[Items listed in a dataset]
------------------------------------------------------------

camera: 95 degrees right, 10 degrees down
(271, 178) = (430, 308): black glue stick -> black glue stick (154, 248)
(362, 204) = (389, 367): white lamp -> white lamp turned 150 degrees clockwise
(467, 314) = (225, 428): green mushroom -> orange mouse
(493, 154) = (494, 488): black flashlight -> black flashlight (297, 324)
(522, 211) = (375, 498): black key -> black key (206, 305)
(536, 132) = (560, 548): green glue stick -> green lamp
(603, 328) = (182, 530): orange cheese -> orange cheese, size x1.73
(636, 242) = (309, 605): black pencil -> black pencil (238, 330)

------------------------------------------------------------

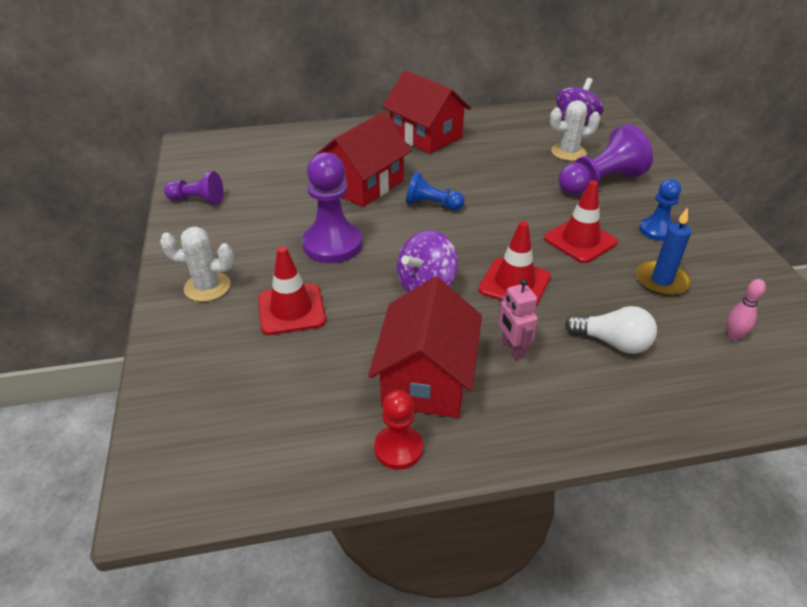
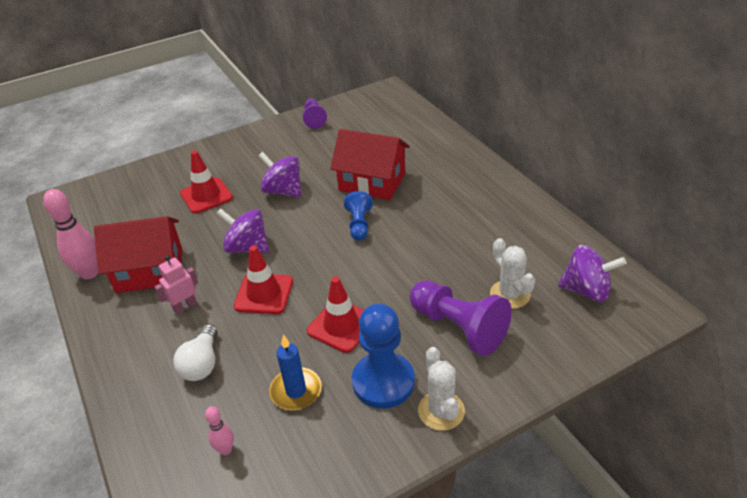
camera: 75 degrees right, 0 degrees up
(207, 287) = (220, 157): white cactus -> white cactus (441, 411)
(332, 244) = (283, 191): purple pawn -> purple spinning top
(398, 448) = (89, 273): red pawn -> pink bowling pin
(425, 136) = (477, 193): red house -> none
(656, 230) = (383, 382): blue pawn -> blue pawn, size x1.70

------------------------------------------------------------

In your answer, include only the lines above starting at the line that holds "camera: 95 degrees right, 10 degrees down" and ending at the line that holds "(636, 242) = (309, 605): black", copied exactly.

camera: 95 degrees right, 10 degrees down
(271, 178) = (430, 308): black glue stick -> black glue stick (154, 248)
(362, 204) = (389, 367): white lamp -> white lamp turned 150 degrees clockwise
(467, 314) = (225, 428): green mushroom -> orange mouse
(493, 154) = (494, 488): black flashlight -> black flashlight (297, 324)
(522, 211) = (375, 498): black key -> black key (206, 305)
(536, 132) = (560, 548): green glue stick -> green lamp
(603, 328) = (182, 530): orange cheese -> orange cheese, size x1.73
(636, 242) = (309, 605): black pencil -> black pencil (238, 330)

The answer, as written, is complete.